# [What needs to be done]
What appears from the first line of the data below through the line containing "change=move; old=hat (orange)", both included, should be copied exactly, and nothing else.
*** Data under study
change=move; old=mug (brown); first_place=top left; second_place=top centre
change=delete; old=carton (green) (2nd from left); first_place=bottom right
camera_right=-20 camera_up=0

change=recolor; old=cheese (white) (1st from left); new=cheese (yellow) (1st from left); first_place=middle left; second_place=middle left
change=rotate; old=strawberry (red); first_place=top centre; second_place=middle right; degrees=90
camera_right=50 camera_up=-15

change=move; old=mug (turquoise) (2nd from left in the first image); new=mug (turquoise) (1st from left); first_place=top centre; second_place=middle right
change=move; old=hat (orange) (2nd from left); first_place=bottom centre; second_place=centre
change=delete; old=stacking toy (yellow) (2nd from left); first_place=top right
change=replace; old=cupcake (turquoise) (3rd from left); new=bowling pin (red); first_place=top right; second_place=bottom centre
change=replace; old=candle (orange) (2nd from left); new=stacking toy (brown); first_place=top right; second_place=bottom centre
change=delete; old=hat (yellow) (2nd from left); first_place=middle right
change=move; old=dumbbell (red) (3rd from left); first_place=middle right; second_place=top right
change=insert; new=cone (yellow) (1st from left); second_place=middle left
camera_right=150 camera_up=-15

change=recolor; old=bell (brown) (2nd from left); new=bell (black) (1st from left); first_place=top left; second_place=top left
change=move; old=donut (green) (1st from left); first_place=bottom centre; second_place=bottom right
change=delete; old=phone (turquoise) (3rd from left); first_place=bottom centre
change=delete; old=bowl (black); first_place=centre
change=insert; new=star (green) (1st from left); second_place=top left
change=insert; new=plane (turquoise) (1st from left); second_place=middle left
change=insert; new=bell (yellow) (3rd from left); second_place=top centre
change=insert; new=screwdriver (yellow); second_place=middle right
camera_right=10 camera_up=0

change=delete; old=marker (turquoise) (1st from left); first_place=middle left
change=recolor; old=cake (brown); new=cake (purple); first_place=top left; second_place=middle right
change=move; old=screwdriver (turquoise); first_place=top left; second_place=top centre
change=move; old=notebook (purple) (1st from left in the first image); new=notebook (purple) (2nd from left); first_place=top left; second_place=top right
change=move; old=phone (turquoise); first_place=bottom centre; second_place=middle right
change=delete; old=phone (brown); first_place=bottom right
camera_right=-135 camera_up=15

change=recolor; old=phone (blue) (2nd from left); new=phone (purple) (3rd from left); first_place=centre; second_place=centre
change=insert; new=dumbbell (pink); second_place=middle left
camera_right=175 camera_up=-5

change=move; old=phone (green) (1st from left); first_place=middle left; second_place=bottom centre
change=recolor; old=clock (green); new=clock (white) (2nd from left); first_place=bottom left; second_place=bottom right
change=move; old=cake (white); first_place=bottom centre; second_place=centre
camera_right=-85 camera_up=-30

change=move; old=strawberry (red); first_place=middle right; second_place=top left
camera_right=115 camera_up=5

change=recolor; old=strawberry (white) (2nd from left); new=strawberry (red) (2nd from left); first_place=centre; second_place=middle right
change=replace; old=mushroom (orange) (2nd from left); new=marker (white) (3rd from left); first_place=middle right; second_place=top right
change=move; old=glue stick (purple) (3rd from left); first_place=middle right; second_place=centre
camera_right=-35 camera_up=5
******
# [Your solution]
change=move; old=mug (brown); first_place=top left; second_place=top centre
change=delete; old=carton (green) (2nd from left); first_place=bottom right
camera_right=-20 camera_up=0

change=recolor; old=cheese (white) (1st from left); new=cheese (yellow) (1st from left); first_place=middle left; second_place=middle left
change=rotate; old=strawberry (red); first_place=top centre; second_place=middle right; degrees=90
camera_right=50 camera_up=-15

change=move; old=mug (turquoise) (2nd from left in the first image); new=mug (turquoise) (1st from left); first_place=top centre; second_place=middle right
change=move; old=hat (orange) (2nd from left); first_place=bottom centre; second_place=centre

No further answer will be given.